■ MATERIALS PROVIDED ■

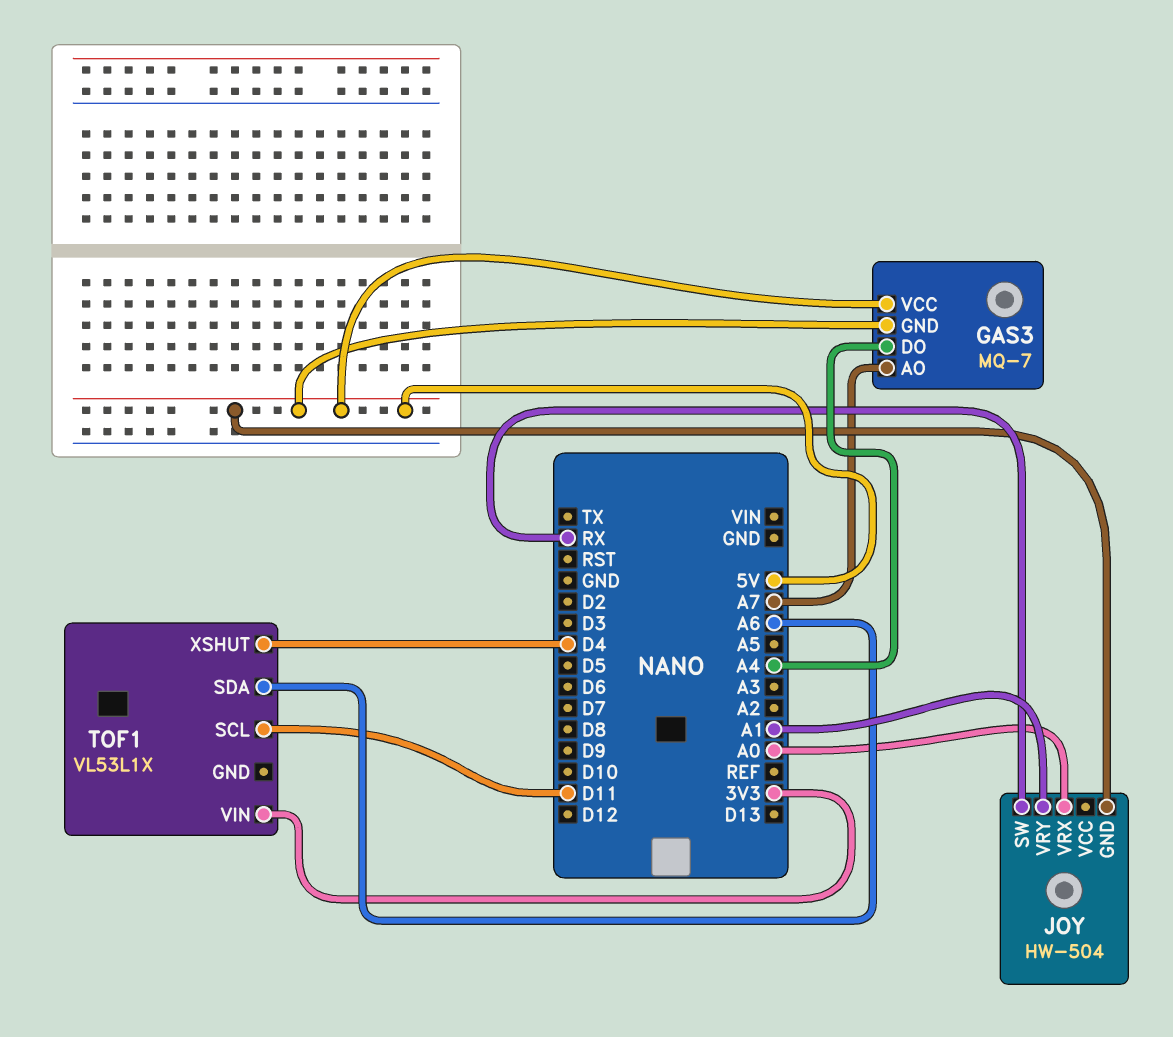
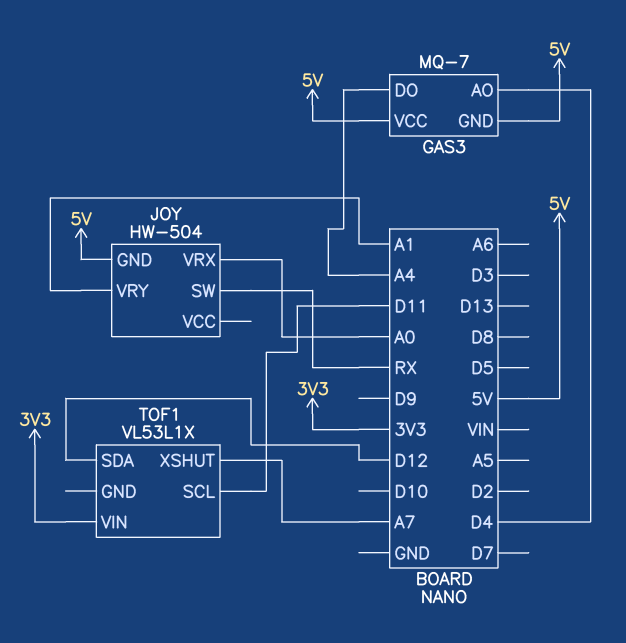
GAS3 pin AO: A7 -> D4
TOF1 pin SDA: A6 -> D12
TOF1 pin XSHUT: D4 -> A7

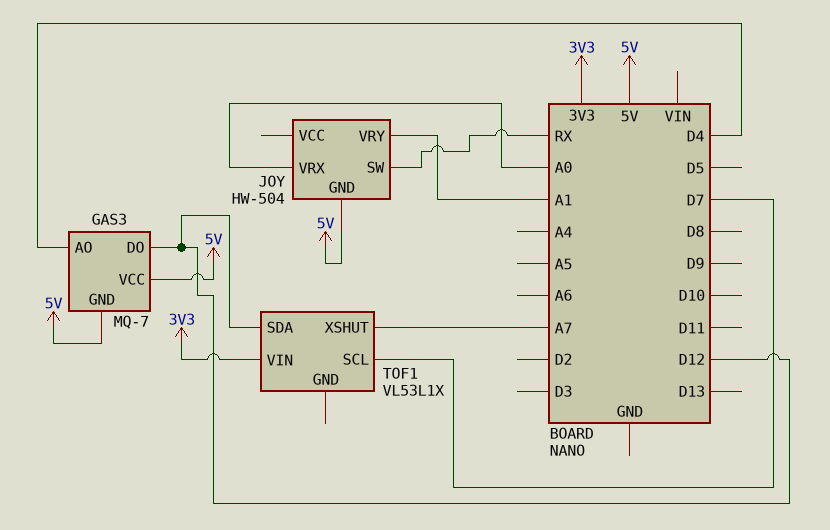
GAS3 pin DO: A4 -> D12
TOF1 pin SCL: D11 -> D7

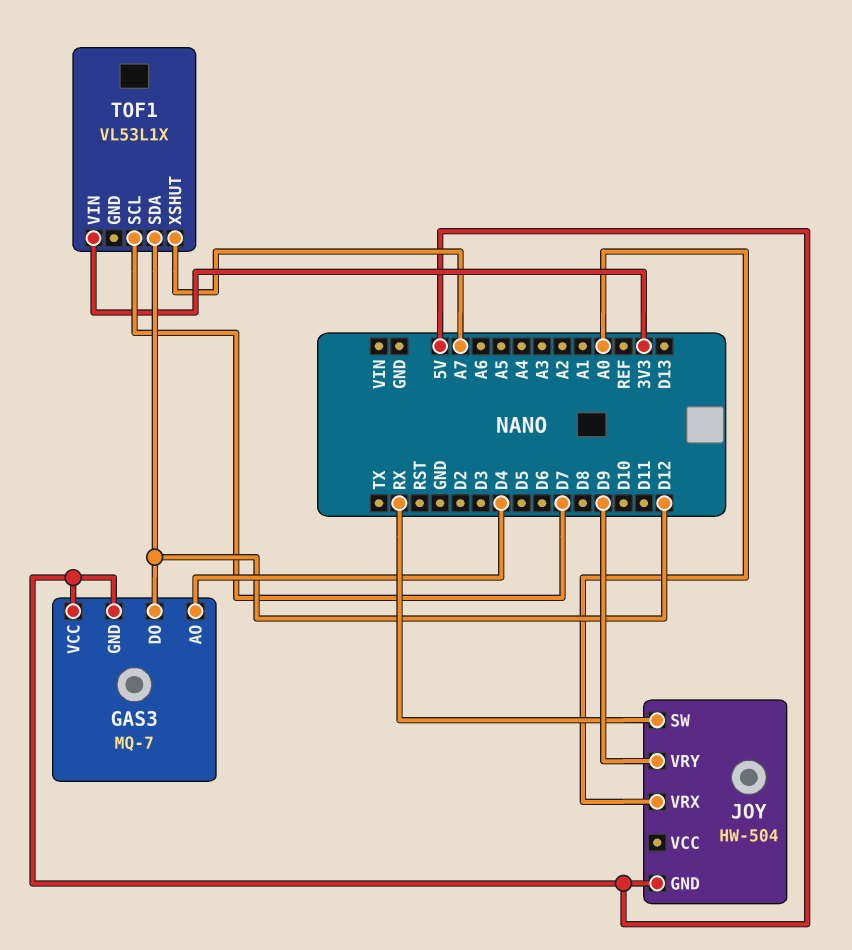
JOY pin VRY: A1 -> D9

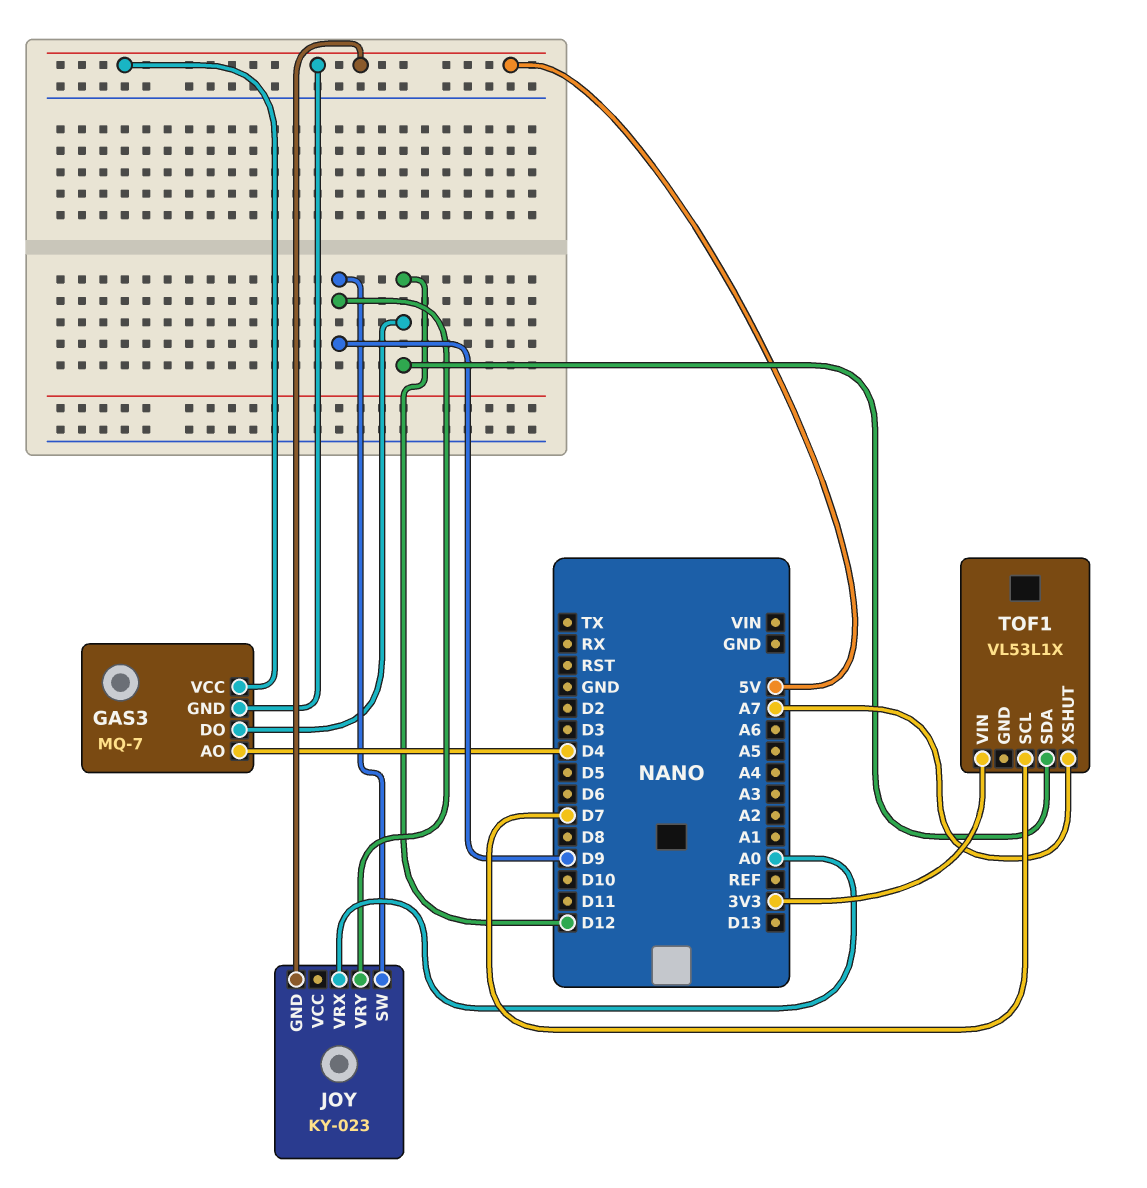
JOY: HW-504 -> KY-023
JOY pin SW: RX -> D9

■ YOUR GOAL ■
No pictures should appear in the copy, and each record above is to be returned exactly.

■ COMPLETED TASK ■
GAS3 pin AO: A7 -> D4
TOF1 pin SDA: A6 -> D12
TOF1 pin XSHUT: D4 -> A7

GAS3 pin DO: A4 -> D12
TOF1 pin SCL: D11 -> D7

JOY pin VRY: A1 -> D9

JOY: HW-504 -> KY-023
JOY pin SW: RX -> D9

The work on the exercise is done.